(Itemized modification records)
>>>>

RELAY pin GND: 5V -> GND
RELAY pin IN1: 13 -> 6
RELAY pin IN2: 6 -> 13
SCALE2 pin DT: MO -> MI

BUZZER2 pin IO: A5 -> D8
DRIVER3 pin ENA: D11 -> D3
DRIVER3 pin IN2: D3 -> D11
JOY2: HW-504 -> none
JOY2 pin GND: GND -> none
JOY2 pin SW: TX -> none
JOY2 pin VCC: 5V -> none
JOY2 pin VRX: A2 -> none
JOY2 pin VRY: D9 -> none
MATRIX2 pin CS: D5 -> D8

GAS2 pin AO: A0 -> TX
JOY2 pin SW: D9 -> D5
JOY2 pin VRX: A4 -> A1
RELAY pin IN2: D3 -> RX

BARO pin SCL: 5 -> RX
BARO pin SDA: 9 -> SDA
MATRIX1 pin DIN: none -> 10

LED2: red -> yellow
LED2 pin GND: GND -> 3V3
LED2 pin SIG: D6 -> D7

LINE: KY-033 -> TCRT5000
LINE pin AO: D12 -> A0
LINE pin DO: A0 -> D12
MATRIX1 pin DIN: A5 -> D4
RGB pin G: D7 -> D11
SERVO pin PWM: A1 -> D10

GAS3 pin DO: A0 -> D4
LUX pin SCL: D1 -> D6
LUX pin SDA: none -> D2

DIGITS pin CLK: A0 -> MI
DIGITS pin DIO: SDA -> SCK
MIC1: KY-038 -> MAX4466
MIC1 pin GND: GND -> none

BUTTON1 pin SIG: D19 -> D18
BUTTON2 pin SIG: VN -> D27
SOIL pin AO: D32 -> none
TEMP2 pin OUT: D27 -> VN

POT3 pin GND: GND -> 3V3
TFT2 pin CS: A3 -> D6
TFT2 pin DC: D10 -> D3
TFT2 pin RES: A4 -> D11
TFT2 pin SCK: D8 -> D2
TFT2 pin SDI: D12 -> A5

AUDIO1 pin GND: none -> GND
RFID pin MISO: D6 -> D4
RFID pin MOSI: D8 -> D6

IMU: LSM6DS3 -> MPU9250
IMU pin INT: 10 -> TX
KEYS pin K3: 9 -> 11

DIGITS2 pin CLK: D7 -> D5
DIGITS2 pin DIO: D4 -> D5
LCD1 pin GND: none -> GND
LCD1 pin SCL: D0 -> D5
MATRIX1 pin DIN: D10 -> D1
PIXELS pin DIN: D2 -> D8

<<<<

## The problem
Here the goal is to repeat each entry exactly.

## Final answer
RELAY pin GND: 5V -> GND
RELAY pin IN1: 13 -> 6
RELAY pin IN2: 6 -> 13
SCALE2 pin DT: MO -> MI

BUZZER2 pin IO: A5 -> D8
DRIVER3 pin ENA: D11 -> D3
DRIVER3 pin IN2: D3 -> D11
JOY2: HW-504 -> none
JOY2 pin GND: GND -> none
JOY2 pin SW: TX -> none
JOY2 pin VCC: 5V -> none
JOY2 pin VRX: A2 -> none
JOY2 pin VRY: D9 -> none
MATRIX2 pin CS: D5 -> D8

GAS2 pin AO: A0 -> TX
JOY2 pin SW: D9 -> D5
JOY2 pin VRX: A4 -> A1
RELAY pin IN2: D3 -> RX

BARO pin SCL: 5 -> RX
BARO pin SDA: 9 -> SDA
MATRIX1 pin DIN: none -> 10

LED2: red -> yellow
LED2 pin GND: GND -> 3V3
LED2 pin SIG: D6 -> D7

LINE: KY-033 -> TCRT5000
LINE pin AO: D12 -> A0
LINE pin DO: A0 -> D12
MATRIX1 pin DIN: A5 -> D4
RGB pin G: D7 -> D11
SERVO pin PWM: A1 -> D10

GAS3 pin DO: A0 -> D4
LUX pin SCL: D1 -> D6
LUX pin SDA: none -> D2

DIGITS pin CLK: A0 -> MI
DIGITS pin DIO: SDA -> SCK
MIC1: KY-038 -> MAX4466
MIC1 pin GND: GND -> none

BUTTON1 pin SIG: D19 -> D18
BUTTON2 pin SIG: VN -> D27
SOIL pin AO: D32 -> none
TEMP2 pin OUT: D27 -> VN

POT3 pin GND: GND -> 3V3
TFT2 pin CS: A3 -> D6
TFT2 pin DC: D10 -> D3
TFT2 pin RES: A4 -> D11
TFT2 pin SCK: D8 -> D2
TFT2 pin SDI: D12 -> A5

AUDIO1 pin GND: none -> GND
RFID pin MISO: D6 -> D4
RFID pin MOSI: D8 -> D6

IMU: LSM6DS3 -> MPU9250
IMU pin INT: 10 -> TX
KEYS pin K3: 9 -> 11

DIGITS2 pin CLK: D7 -> D5
DIGITS2 pin DIO: D4 -> D5
LCD1 pin GND: none -> GND
LCD1 pin SCL: D0 -> D5
MATRIX1 pin DIN: D10 -> D1
PIXELS pin DIN: D2 -> D8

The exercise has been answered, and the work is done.